### Task directions:
Transcribe the listing verbatim, from its first line through the line containing "144 [508, 324]", with both ends included.

### Dataset rows:
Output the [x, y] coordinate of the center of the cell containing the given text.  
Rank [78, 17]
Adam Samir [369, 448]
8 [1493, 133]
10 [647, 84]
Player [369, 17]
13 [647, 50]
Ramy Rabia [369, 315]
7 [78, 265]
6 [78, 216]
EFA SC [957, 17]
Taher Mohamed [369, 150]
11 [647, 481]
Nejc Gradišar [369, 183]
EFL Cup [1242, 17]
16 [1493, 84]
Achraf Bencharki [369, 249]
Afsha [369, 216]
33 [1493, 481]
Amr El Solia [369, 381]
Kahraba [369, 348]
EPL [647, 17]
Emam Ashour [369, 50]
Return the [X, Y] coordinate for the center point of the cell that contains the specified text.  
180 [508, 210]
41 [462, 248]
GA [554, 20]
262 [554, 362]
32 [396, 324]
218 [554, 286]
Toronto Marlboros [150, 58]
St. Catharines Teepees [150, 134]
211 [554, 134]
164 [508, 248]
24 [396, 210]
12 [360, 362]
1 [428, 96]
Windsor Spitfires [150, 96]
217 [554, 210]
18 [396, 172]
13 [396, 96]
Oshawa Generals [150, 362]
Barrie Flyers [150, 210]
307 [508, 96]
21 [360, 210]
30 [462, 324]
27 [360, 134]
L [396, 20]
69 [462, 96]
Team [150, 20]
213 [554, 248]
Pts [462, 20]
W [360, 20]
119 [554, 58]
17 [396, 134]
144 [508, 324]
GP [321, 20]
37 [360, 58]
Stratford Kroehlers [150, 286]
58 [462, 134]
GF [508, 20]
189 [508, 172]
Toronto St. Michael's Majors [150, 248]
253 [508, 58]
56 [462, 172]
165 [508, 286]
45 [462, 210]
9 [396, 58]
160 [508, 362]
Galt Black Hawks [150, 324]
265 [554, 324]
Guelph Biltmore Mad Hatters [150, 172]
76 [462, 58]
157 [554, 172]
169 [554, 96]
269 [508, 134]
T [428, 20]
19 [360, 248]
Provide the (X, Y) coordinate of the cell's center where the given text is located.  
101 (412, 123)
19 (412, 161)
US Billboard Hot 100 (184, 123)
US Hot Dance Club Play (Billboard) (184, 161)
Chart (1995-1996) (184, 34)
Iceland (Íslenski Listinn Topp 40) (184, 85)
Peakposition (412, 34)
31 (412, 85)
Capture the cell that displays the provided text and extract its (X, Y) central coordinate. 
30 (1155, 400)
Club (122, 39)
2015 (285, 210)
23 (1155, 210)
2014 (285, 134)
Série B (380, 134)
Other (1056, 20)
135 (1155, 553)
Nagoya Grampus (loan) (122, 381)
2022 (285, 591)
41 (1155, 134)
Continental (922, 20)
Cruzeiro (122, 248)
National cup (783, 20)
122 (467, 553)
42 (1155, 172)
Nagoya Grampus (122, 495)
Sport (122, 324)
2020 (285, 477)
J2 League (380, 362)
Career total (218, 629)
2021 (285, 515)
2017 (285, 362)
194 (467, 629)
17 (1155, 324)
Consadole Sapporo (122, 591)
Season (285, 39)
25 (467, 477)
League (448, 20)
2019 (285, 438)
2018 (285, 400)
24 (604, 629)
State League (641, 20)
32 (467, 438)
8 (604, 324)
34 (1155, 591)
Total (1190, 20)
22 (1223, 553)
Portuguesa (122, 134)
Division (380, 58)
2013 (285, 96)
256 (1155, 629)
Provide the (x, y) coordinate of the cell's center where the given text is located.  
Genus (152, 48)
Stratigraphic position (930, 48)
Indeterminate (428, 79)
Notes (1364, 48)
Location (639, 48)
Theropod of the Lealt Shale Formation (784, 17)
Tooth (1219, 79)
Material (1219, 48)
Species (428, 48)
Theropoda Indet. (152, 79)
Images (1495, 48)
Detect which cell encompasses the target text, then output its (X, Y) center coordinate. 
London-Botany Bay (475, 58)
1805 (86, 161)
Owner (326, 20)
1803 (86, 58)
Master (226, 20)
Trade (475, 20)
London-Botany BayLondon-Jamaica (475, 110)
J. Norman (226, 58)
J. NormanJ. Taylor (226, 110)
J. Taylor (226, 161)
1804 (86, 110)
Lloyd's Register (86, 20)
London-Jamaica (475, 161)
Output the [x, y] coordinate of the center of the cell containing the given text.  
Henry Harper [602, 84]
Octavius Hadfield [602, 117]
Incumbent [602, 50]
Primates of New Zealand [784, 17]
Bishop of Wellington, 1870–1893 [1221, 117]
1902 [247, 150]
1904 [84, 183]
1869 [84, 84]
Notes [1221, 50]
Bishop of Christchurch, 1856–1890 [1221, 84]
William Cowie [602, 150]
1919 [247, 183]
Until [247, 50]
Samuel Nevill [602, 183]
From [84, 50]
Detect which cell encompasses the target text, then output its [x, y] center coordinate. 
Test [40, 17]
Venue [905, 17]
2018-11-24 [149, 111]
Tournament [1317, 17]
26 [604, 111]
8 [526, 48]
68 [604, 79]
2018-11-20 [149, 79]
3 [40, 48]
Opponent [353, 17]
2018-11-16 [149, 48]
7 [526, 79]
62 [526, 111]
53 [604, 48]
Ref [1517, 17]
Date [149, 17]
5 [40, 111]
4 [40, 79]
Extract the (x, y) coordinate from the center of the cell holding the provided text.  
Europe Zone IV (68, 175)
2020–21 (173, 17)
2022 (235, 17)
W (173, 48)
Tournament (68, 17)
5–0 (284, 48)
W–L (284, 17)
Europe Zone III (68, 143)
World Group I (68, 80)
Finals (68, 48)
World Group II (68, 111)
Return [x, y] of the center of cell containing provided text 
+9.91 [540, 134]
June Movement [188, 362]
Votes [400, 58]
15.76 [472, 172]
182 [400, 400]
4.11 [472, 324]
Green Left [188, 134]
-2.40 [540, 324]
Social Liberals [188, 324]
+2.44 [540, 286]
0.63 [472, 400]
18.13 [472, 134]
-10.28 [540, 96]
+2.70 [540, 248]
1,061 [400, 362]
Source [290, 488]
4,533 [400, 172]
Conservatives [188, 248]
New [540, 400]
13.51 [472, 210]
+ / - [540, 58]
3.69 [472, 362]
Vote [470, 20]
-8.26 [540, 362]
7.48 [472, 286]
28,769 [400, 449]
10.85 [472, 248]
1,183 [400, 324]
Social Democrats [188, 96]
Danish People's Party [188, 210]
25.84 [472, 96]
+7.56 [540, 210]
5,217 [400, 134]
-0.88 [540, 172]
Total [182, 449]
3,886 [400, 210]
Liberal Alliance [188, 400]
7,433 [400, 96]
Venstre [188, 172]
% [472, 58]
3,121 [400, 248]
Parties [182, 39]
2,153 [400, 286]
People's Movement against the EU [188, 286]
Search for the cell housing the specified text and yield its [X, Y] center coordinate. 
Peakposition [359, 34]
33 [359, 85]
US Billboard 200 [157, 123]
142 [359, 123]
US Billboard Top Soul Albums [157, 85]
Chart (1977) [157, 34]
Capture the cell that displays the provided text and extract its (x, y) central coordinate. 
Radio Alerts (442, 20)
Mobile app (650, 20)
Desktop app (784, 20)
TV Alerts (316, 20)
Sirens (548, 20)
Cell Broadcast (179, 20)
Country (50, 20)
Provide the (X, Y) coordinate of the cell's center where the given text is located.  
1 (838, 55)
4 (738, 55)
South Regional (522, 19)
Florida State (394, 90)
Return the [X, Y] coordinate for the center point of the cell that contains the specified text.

### Result for this task:
Output the [x, y] coordinate of the center of the cell containing the given text.  
Rank [78, 17]
Adam Samir [369, 448]
8 [1493, 133]
10 [647, 84]
Player [369, 17]
13 [647, 50]
Ramy Rabia [369, 315]
7 [78, 265]
6 [78, 216]
EFA SC [957, 17]
Taher Mohamed [369, 150]
11 [647, 481]
Nejc Gradišar [369, 183]
EFL Cup [1242, 17]
16 [1493, 84]
Achraf Bencharki [369, 249]
Afsha [369, 216]
33 [1493, 481]
Amr El Solia [369, 381]
Kahraba [369, 348]
EPL [647, 17]
Emam Ashour [369, 50]
Return the [X, Y] coordinate for the center point of the cell that contains the specified text.  
180 [508, 210]
41 [462, 248]
GA [554, 20]
262 [554, 362]
32 [396, 324]
218 [554, 286]
Toronto Marlboros [150, 58]
St. Catharines Teepees [150, 134]
211 [554, 134]
164 [508, 248]
24 [396, 210]
12 [360, 362]
1 [428, 96]
Windsor Spitfires [150, 96]
217 [554, 210]
18 [396, 172]
13 [396, 96]
Oshawa Generals [150, 362]
Barrie Flyers [150, 210]
307 [508, 96]
21 [360, 210]
30 [462, 324]
27 [360, 134]
L [396, 20]
69 [462, 96]
Team [150, 20]
213 [554, 248]
Pts [462, 20]
W [360, 20]
119 [554, 58]
17 [396, 134]
144 [508, 324]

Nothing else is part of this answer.